> [TASK DETAILS]:
In the records that follow, count the lines where the string "camera" appears, and give the count with nothing added.

> [TASK DATA]:
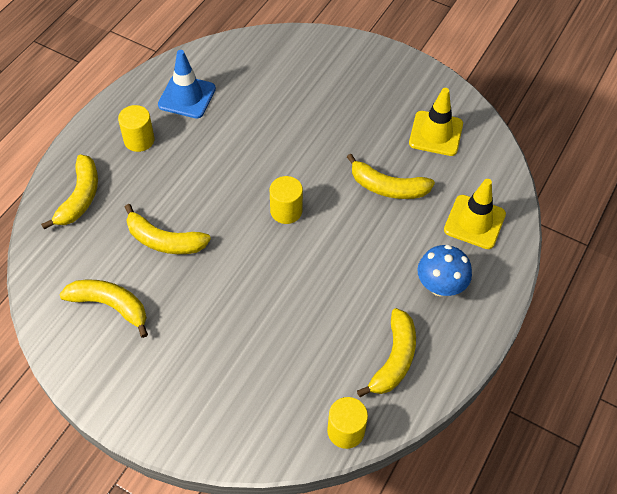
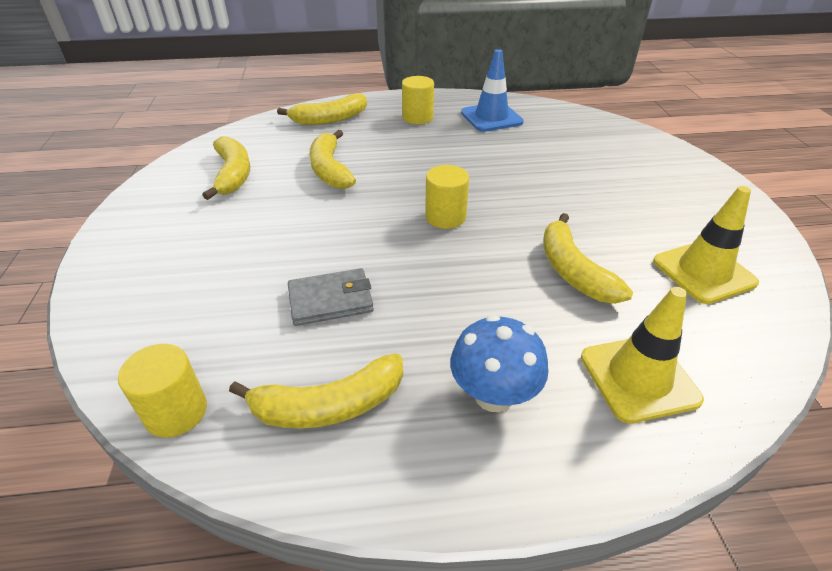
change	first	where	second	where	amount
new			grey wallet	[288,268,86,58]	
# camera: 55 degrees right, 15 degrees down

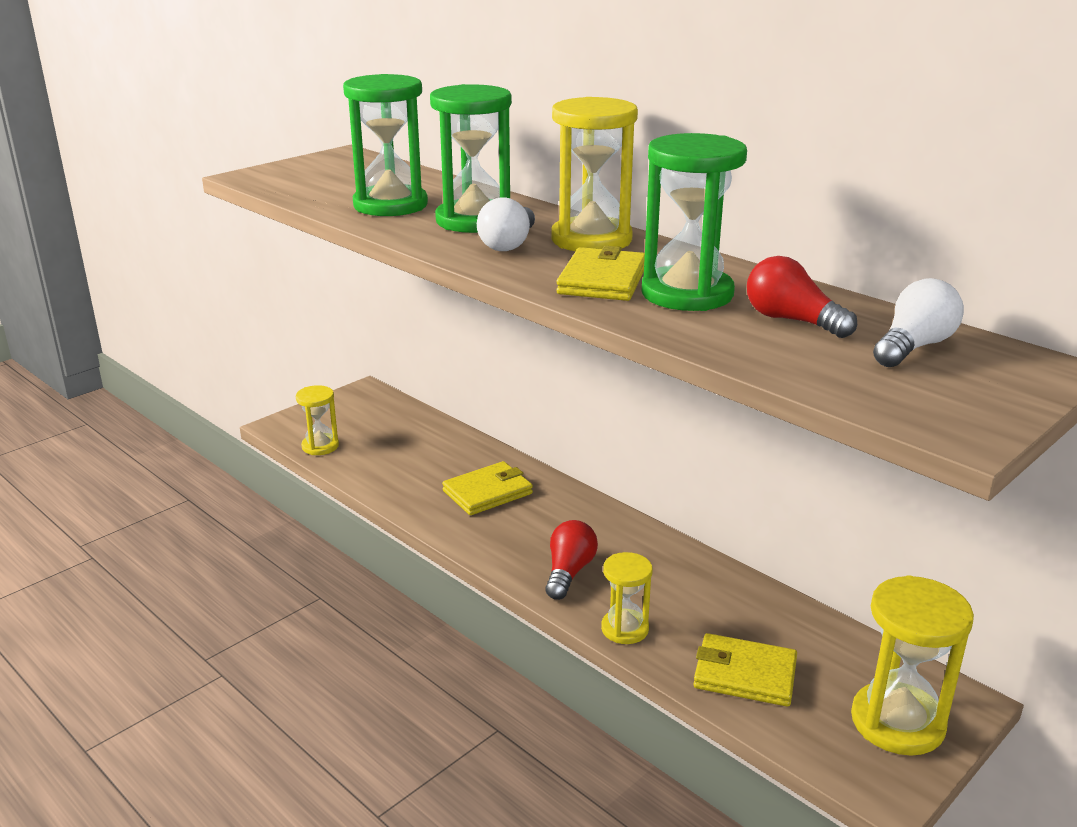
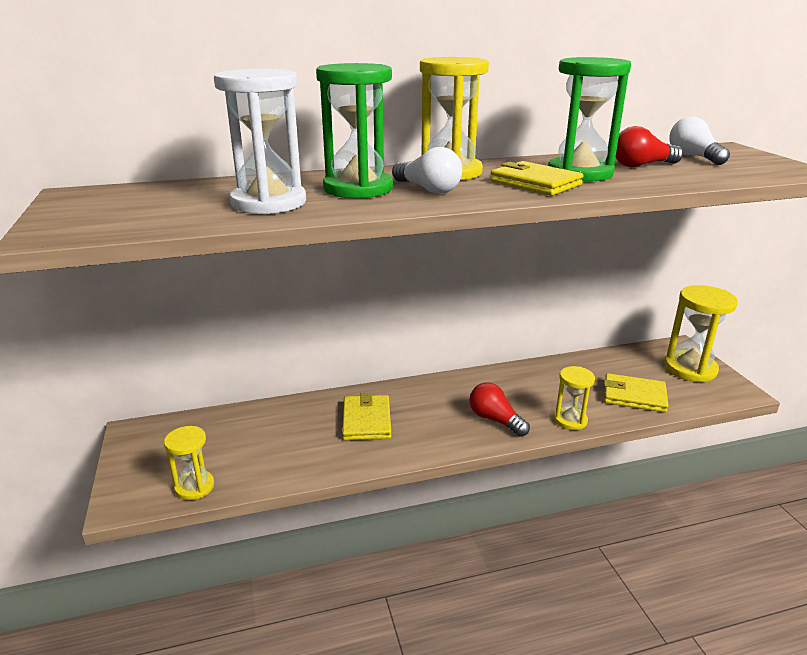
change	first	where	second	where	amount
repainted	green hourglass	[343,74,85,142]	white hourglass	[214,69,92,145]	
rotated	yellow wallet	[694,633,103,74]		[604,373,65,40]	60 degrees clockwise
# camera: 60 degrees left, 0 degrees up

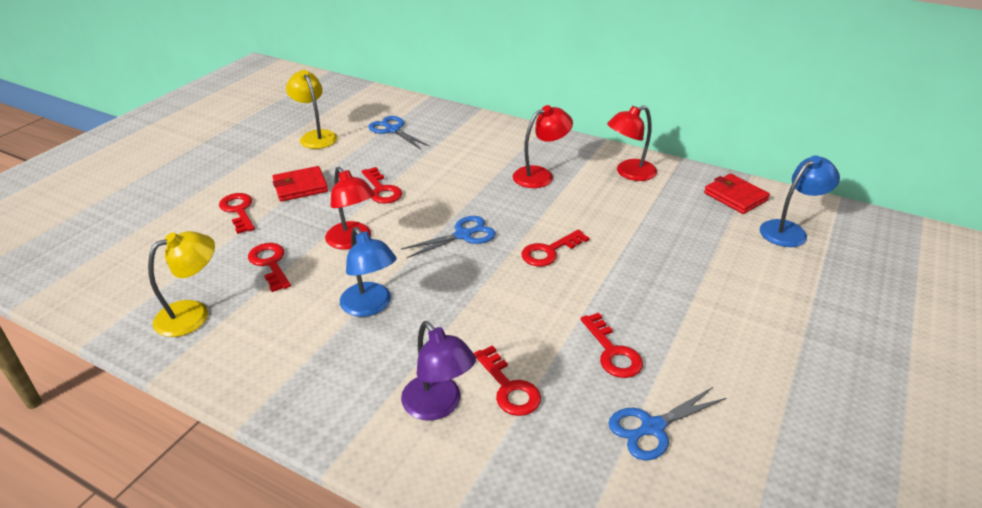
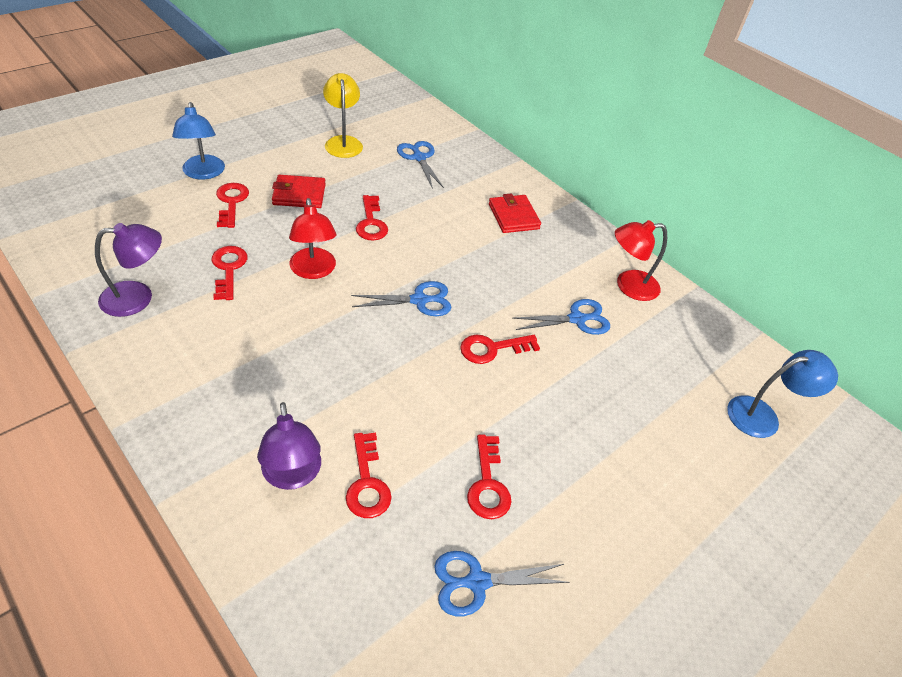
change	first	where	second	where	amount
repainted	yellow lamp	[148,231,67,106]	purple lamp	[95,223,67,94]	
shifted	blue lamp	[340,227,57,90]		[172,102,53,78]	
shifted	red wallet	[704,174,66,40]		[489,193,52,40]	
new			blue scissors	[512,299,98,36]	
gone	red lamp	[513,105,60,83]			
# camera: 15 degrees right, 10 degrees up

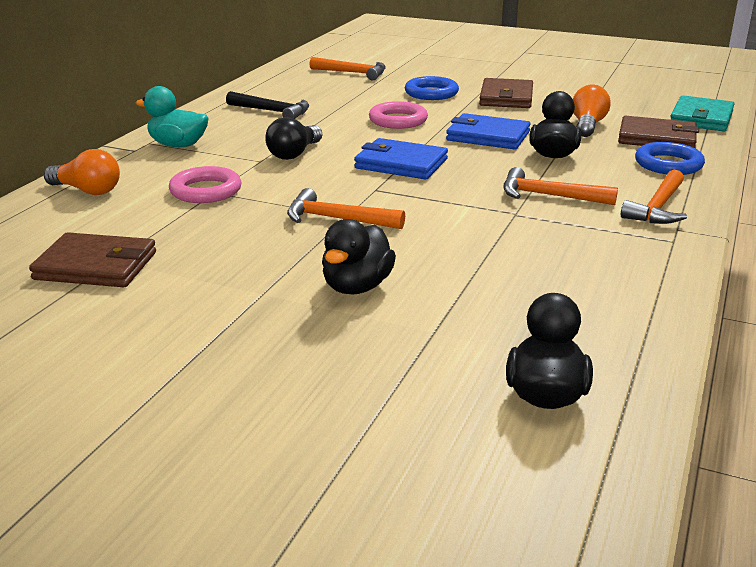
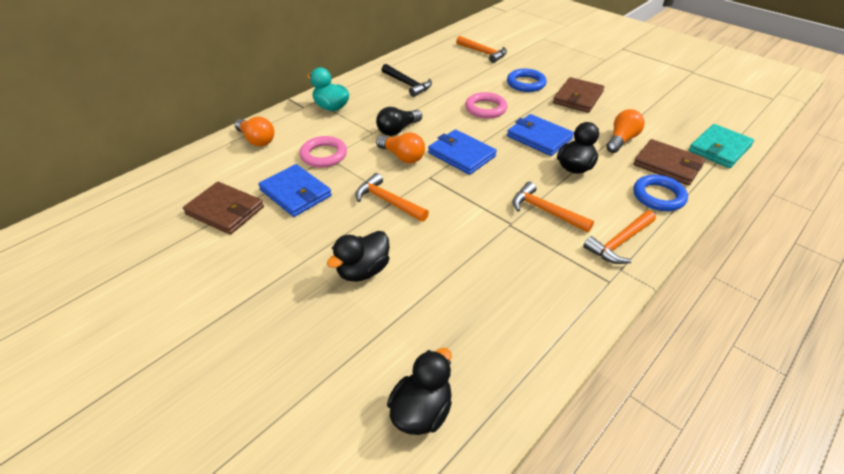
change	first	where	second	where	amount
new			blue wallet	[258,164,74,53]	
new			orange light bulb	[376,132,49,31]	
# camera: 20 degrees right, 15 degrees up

> [REPLY TO THE EXERCISE]:
4